Saved entries:
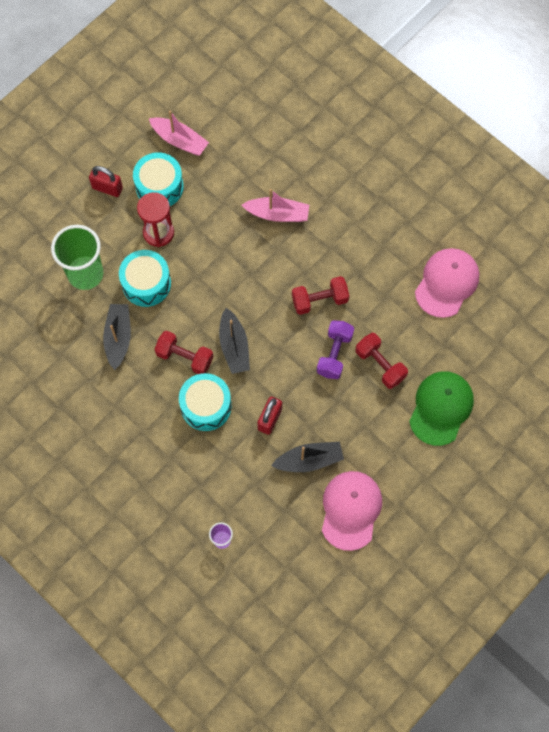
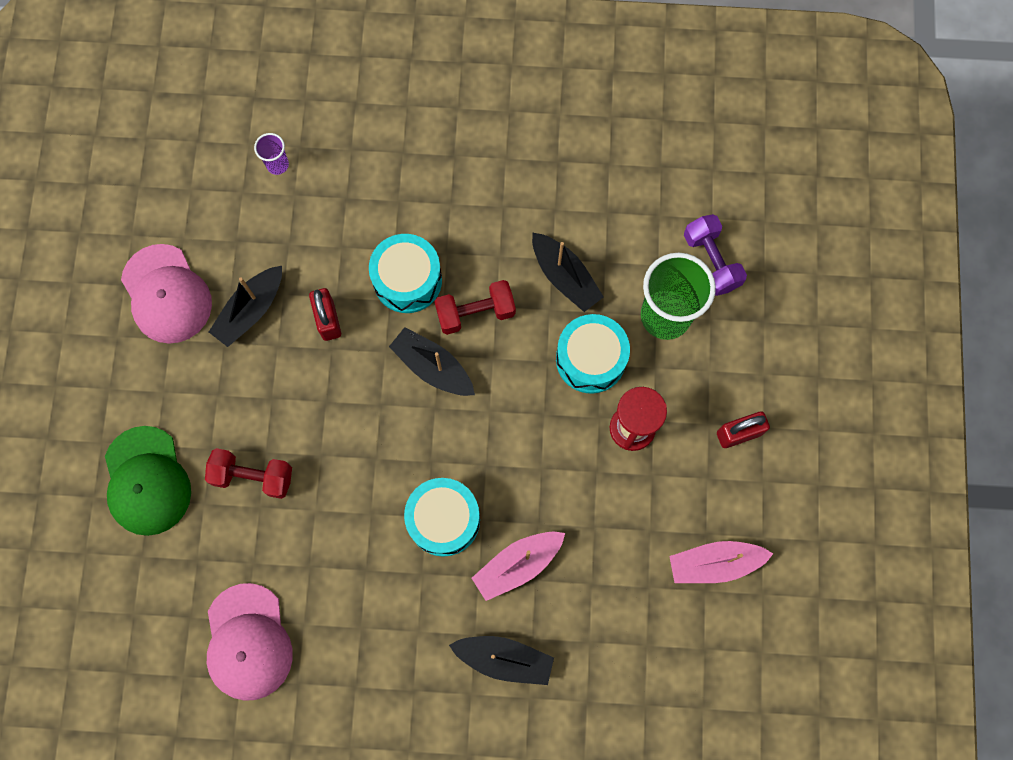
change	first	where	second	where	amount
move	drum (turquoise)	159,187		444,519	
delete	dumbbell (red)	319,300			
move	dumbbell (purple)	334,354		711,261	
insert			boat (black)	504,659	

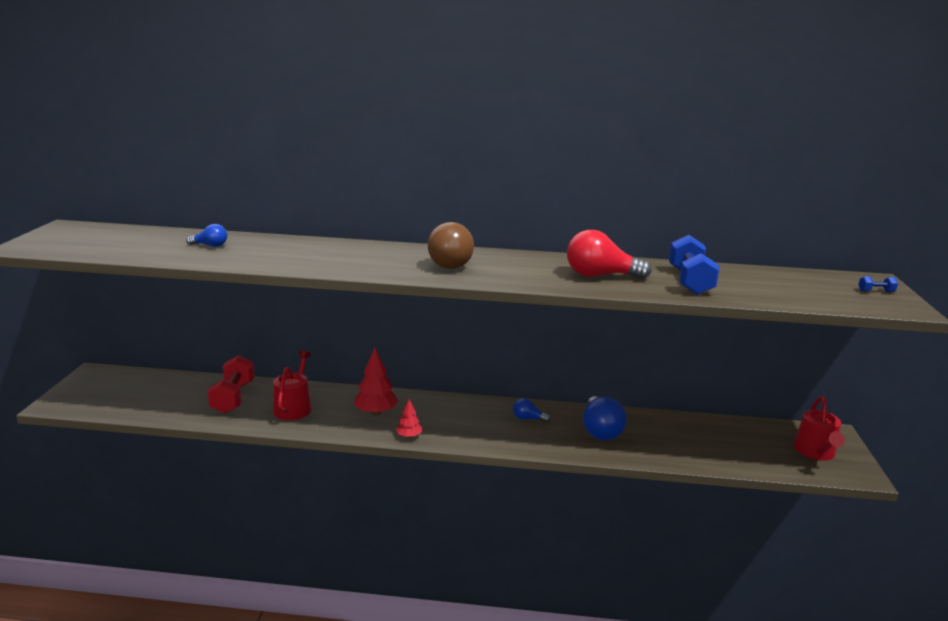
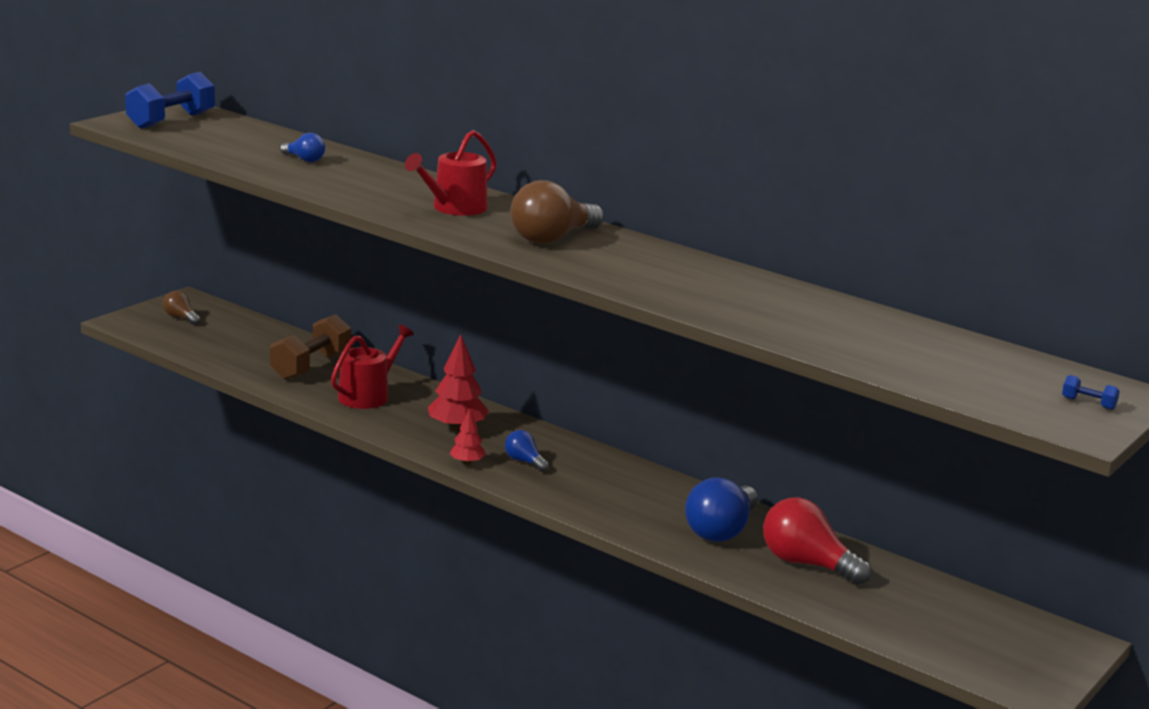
change	first	where	second	where	amount
move	light bulb (red)	600,276		807,564	
move	dumbbell (blue)	690,281		171,121	
recolor	dumbbell (red)	233,397	dumbbell (brown)	311,366	
move	watering can (red)	815,452		454,208	
move	light bulb (blue)	528,419		524,461	
insert			light bulb (brown)	180,318	

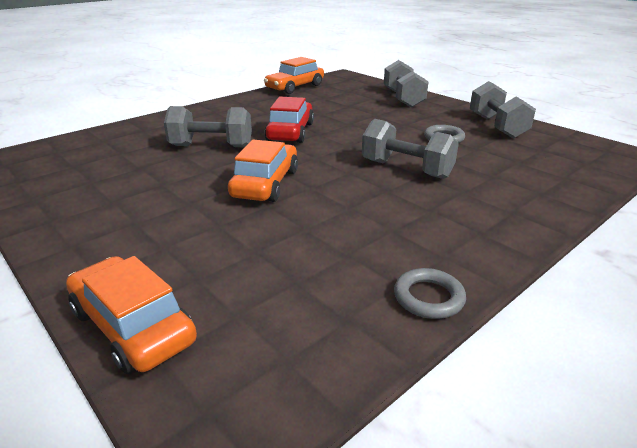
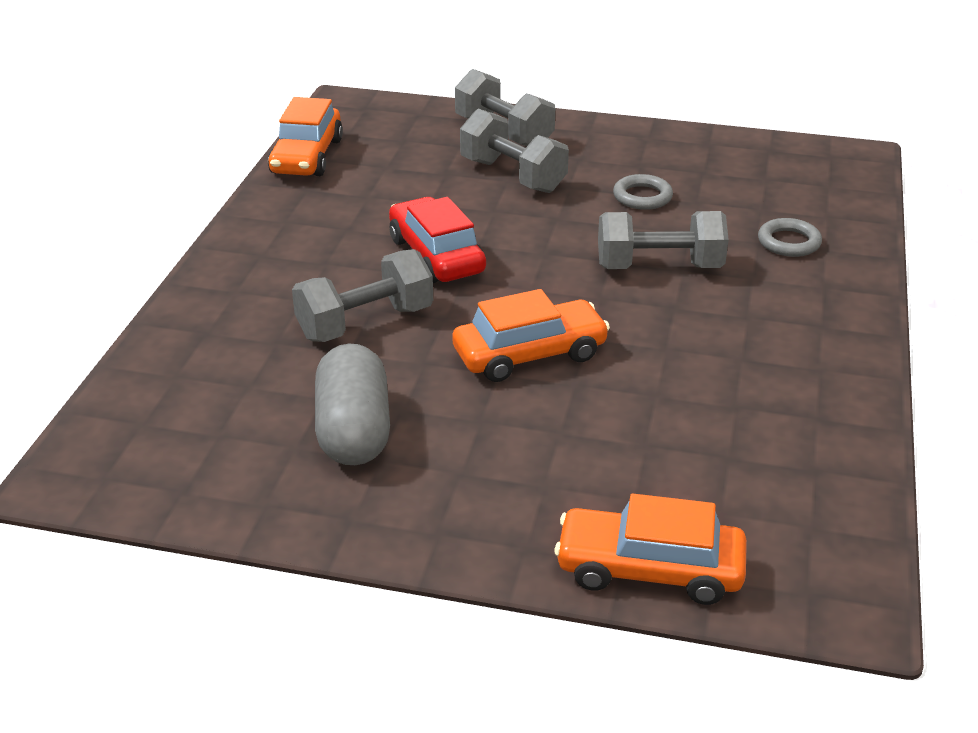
change	first	where	second	where	amount
move	dumbbell (grey)	497,126		513,176	
rotate	car (orange)	265,184		530,354	90 degrees clockwise
move	ring (grey)	428,297		789,242	
insert			capsule (grey)	353,431	

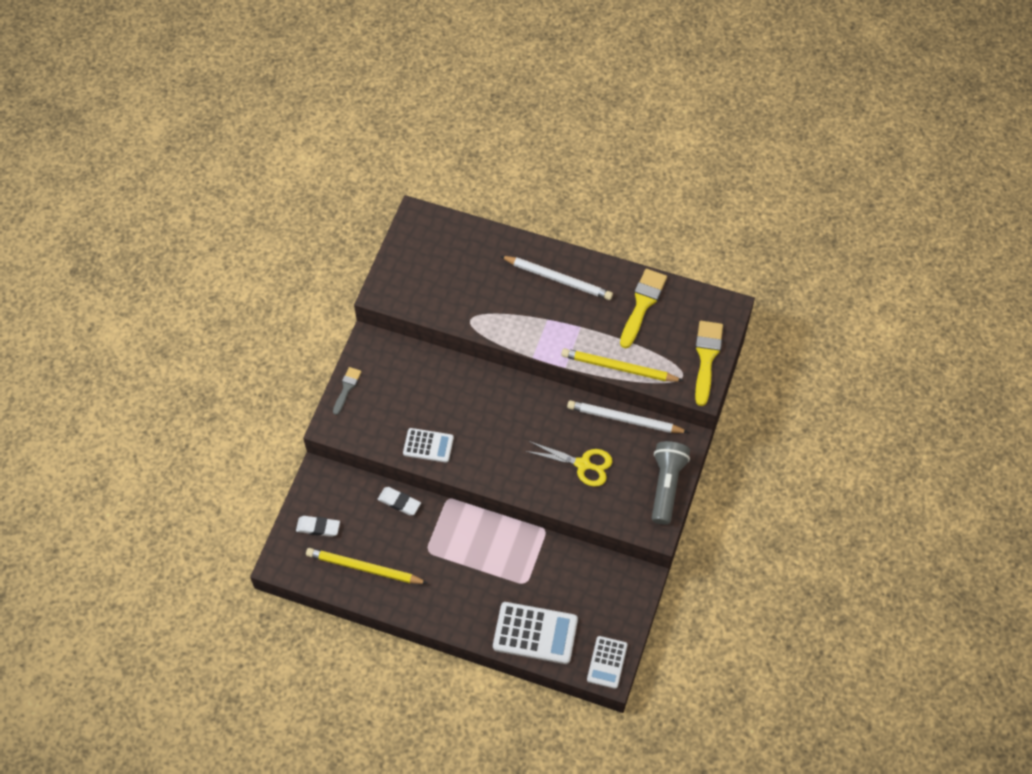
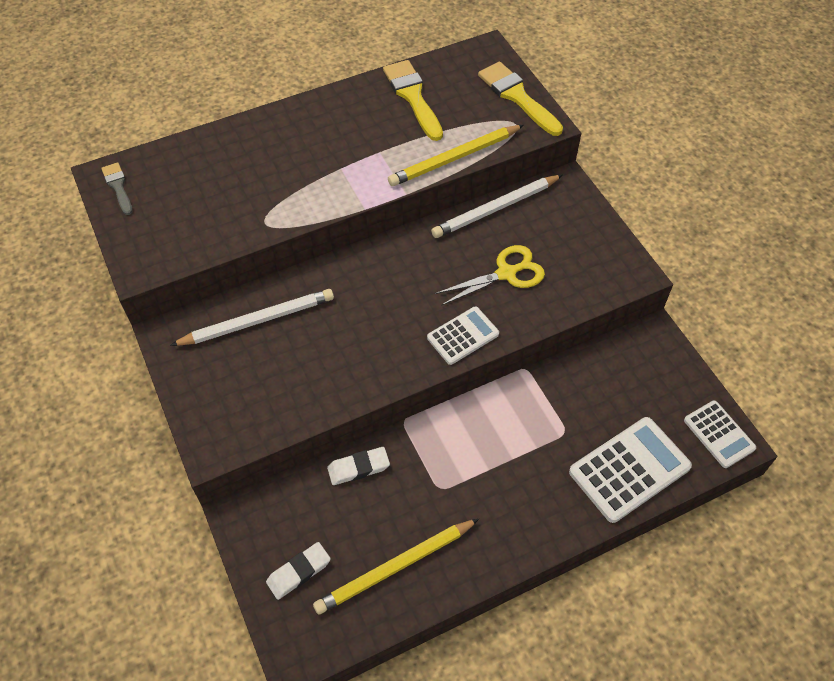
change	first	where	second	where	amount
move	pencil (white)	558,279		257,321	
move	brush (grey)	347,388		118,186	
move	calculator (white)	428,445		463,336	
delete	flashlight (grey)	666,486			

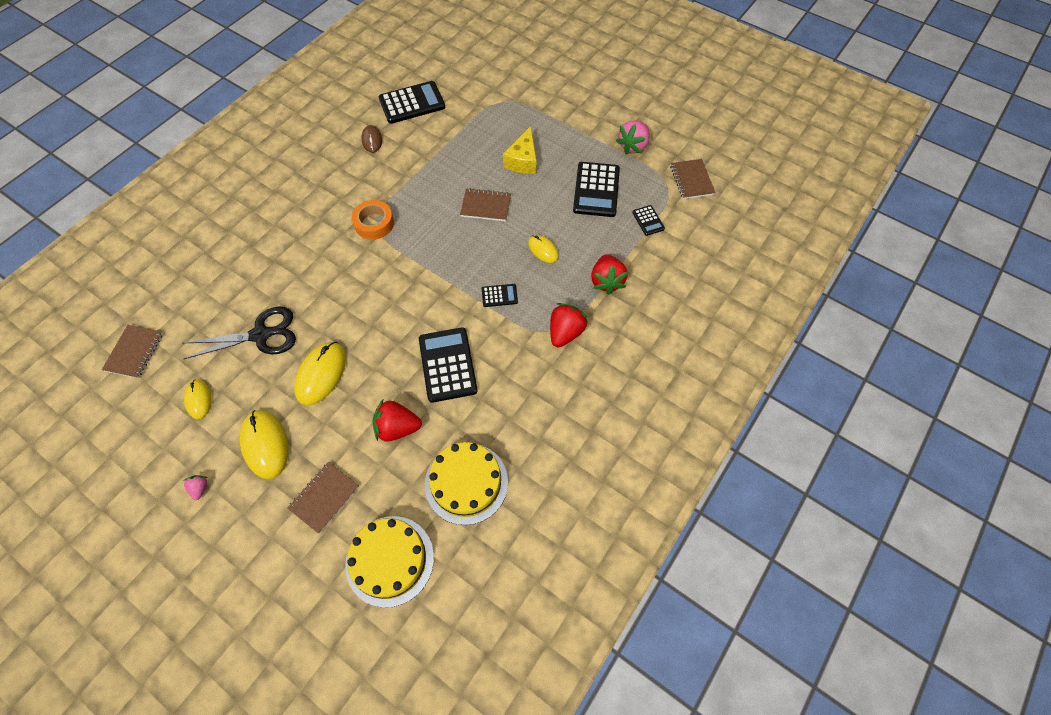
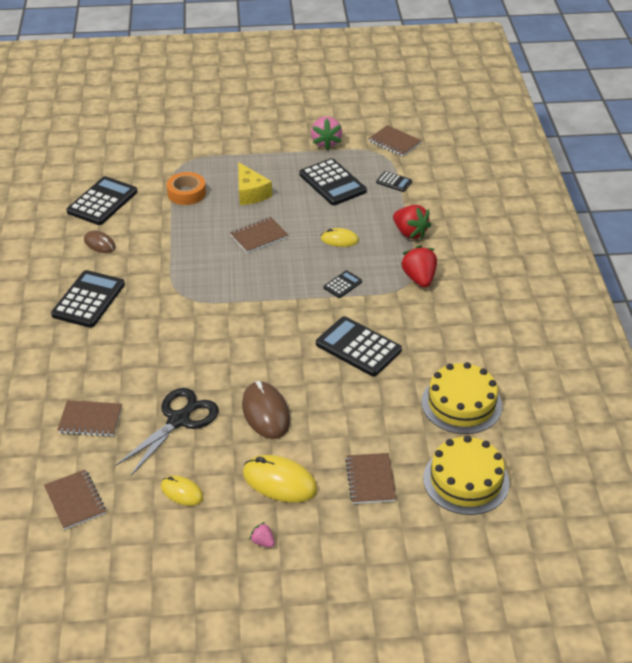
change	first	where	second	where	amount
move	tape (orange)	374,223		186,193	
recolor	mouse (yellow)	321,374	mouse (brown)	266,412	
delete	strawberry (red)	397,428			
insert			calculator (black)	88,300	
insert			notebook (brown)	90,420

▸ HOW TO COMPLETE THIS TASK: All of the data above should be printed again exactly, though none of the pictures belong in the copy.

▸ EXERCISE RESULT:
change	first	where	second	where	amount
move	drum (turquoise)	159,187		444,519	
delete	dumbbell (red)	319,300			
move	dumbbell (purple)	334,354		711,261	
insert			boat (black)	504,659	

change	first	where	second	where	amount
move	light bulb (red)	600,276		807,564	
move	dumbbell (blue)	690,281		171,121	
recolor	dumbbell (red)	233,397	dumbbell (brown)	311,366	
move	watering can (red)	815,452		454,208	
move	light bulb (blue)	528,419		524,461	
insert			light bulb (brown)	180,318	

change	first	where	second	where	amount
move	dumbbell (grey)	497,126		513,176	
rotate	car (orange)	265,184		530,354	90 degrees clockwise
move	ring (grey)	428,297		789,242	
insert			capsule (grey)	353,431	

change	first	where	second	where	amount
move	pencil (white)	558,279		257,321	
move	brush (grey)	347,388		118,186	
move	calculator (white)	428,445		463,336	
delete	flashlight (grey)	666,486			

change	first	where	second	where	amount
move	tape (orange)	374,223		186,193	
recolor	mouse (yellow)	321,374	mouse (brown)	266,412	
delete	strawberry (red)	397,428			
insert			calculator (black)	88,300	
insert			notebook (brown)	90,420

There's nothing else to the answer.